- **Task directions**: Look below for the line that has "purple donut: 8 -> 7"; output exactly from it through the line that has "turquoise book: 4 -> 2", and leave the pictures out.

Object state change records

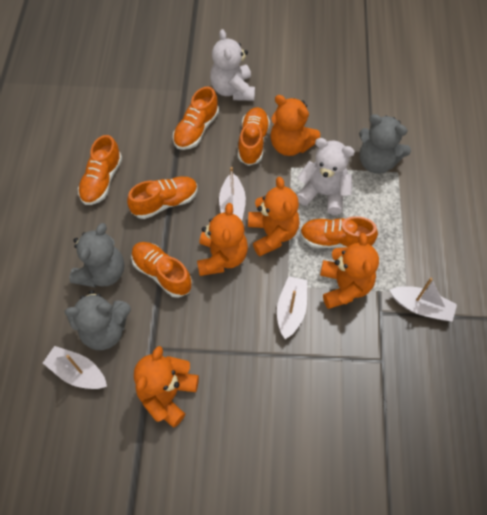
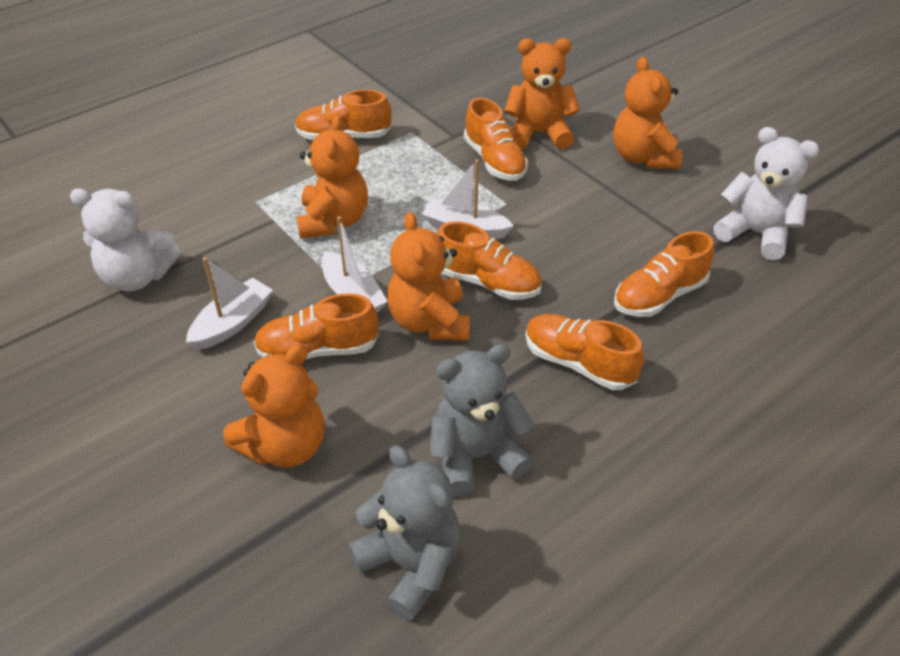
grey teddy bear: 3 -> 2
white boat: 4 -> 3

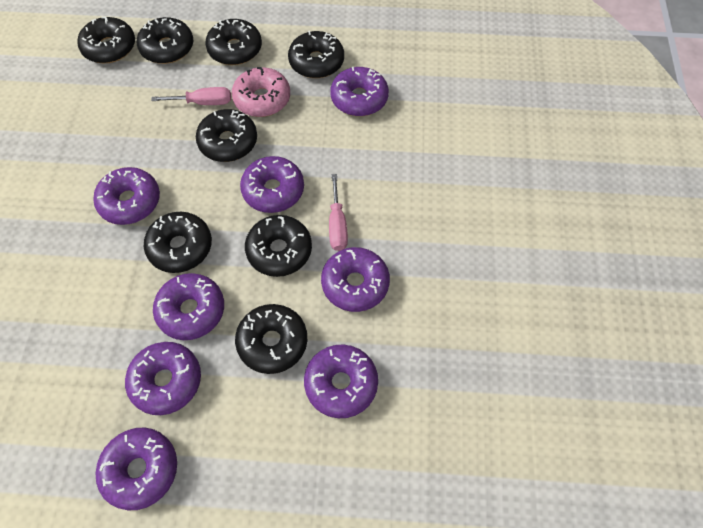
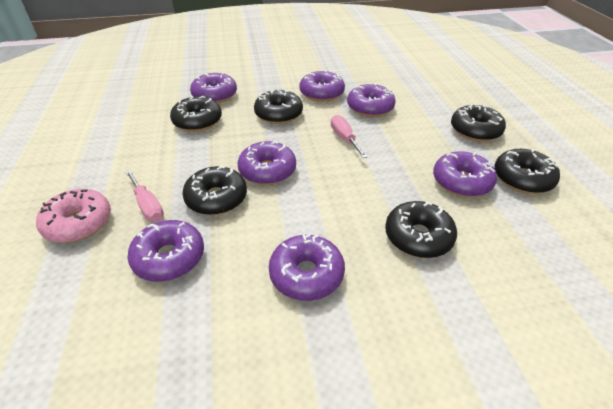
black donut: 8 -> 6
purple donut: 8 -> 7

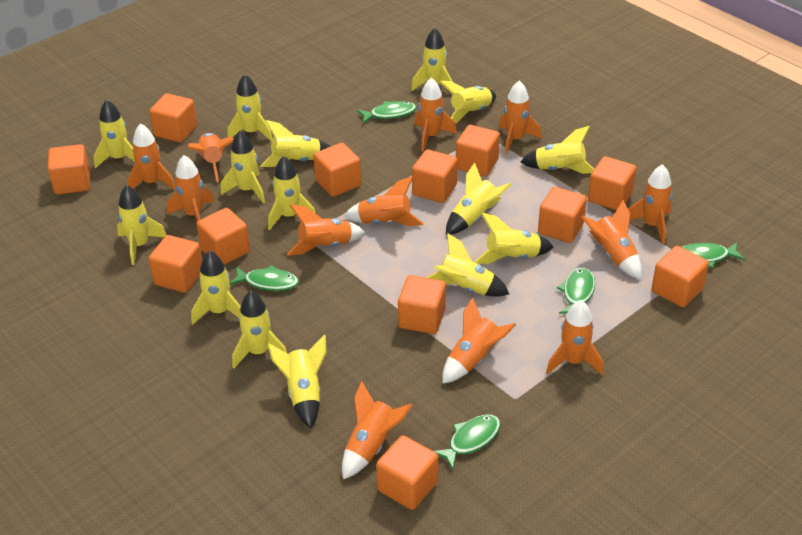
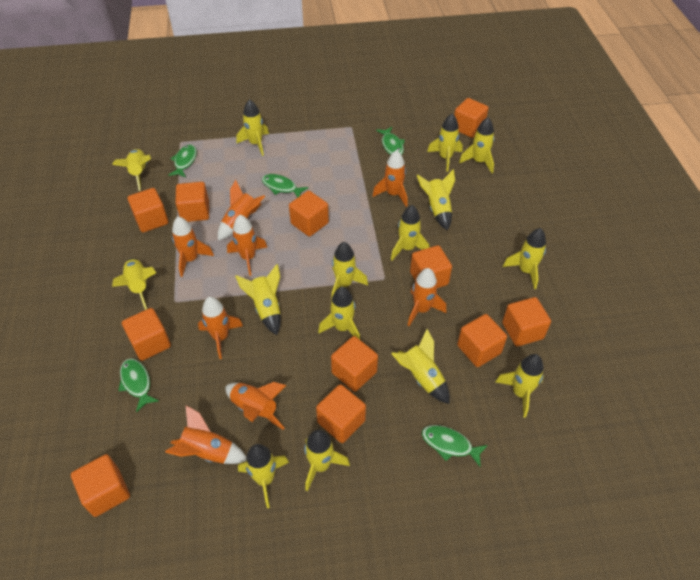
orange cube: 12 -> 11
orange rocket: 12 -> 8

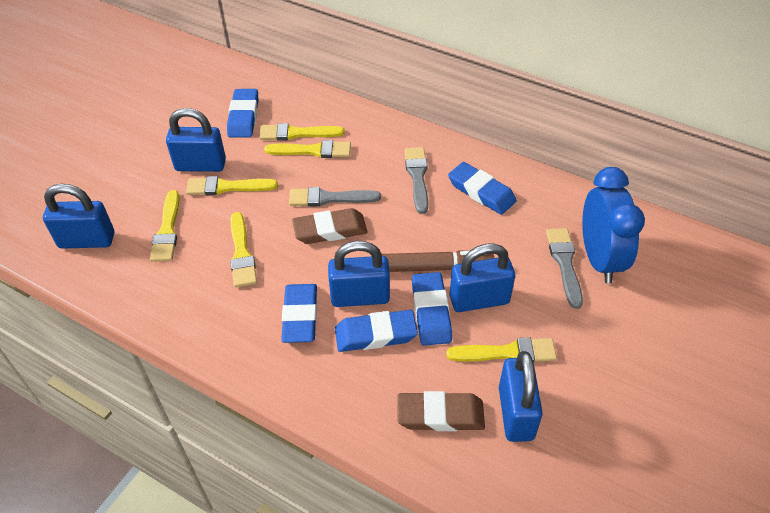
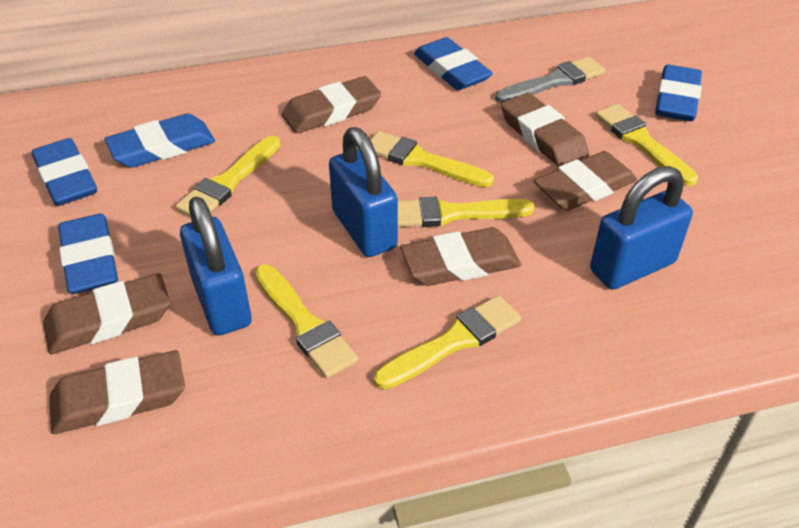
blue clock: 1 -> 0
blue padlock: 5 -> 3
brown eraser: 2 -> 6
brown marker: 1 -> 0
grey brush: 3 -> 1

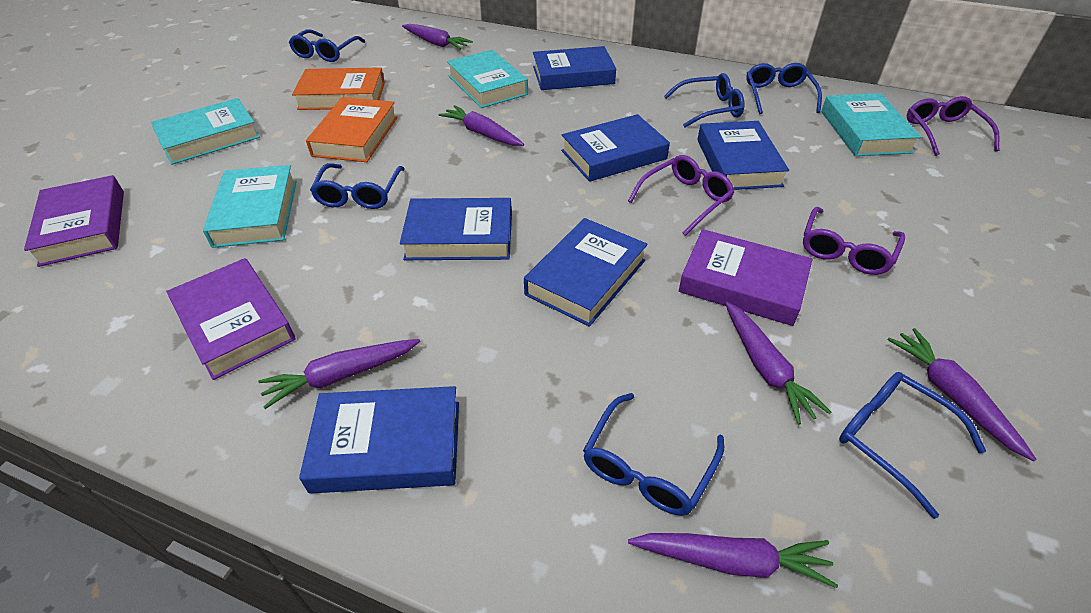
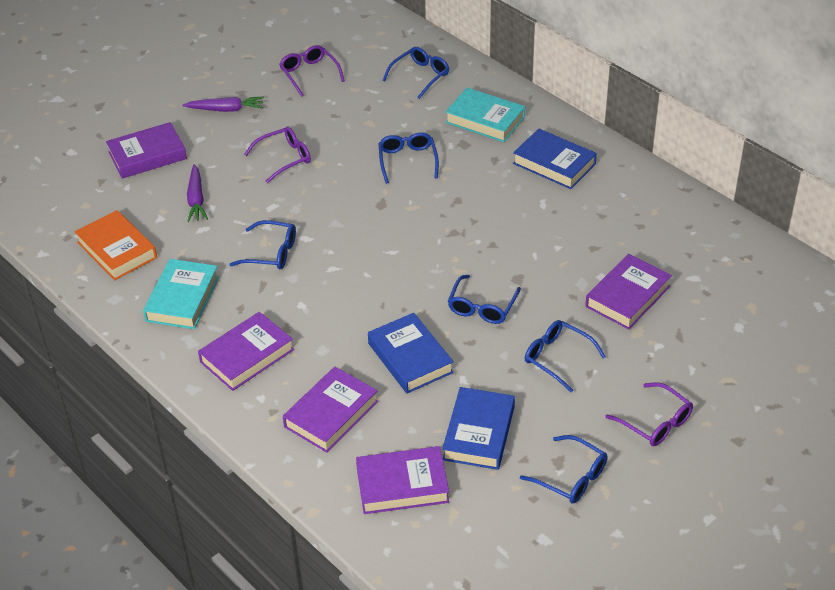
blue book: 6 -> 3
orange book: 2 -> 1
purple book: 3 -> 5
purple carrot: 6 -> 2
turquoise book: 4 -> 2

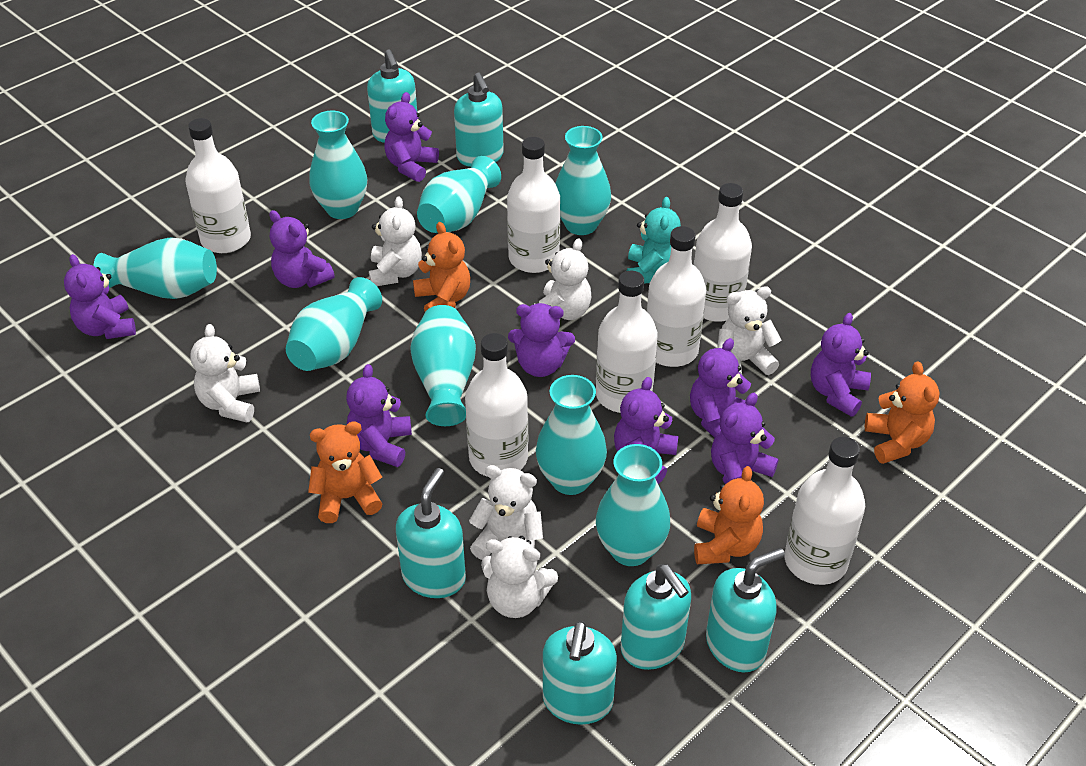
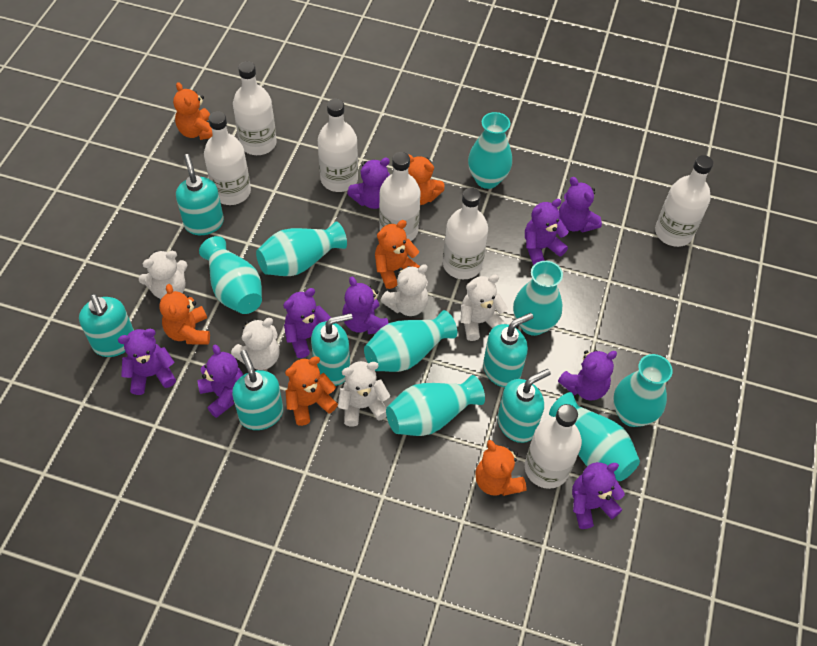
orange teddy bear: 4 -> 6
turquoise teddy bear: 1 -> 0
white teddy bear: 6 -> 5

- **Solution for this problem**:
purple donut: 8 -> 7

orange cube: 12 -> 11
orange rocket: 12 -> 8

blue clock: 1 -> 0
blue padlock: 5 -> 3
brown eraser: 2 -> 6
brown marker: 1 -> 0
grey brush: 3 -> 1

blue book: 6 -> 3
orange book: 2 -> 1
purple book: 3 -> 5
purple carrot: 6 -> 2
turquoise book: 4 -> 2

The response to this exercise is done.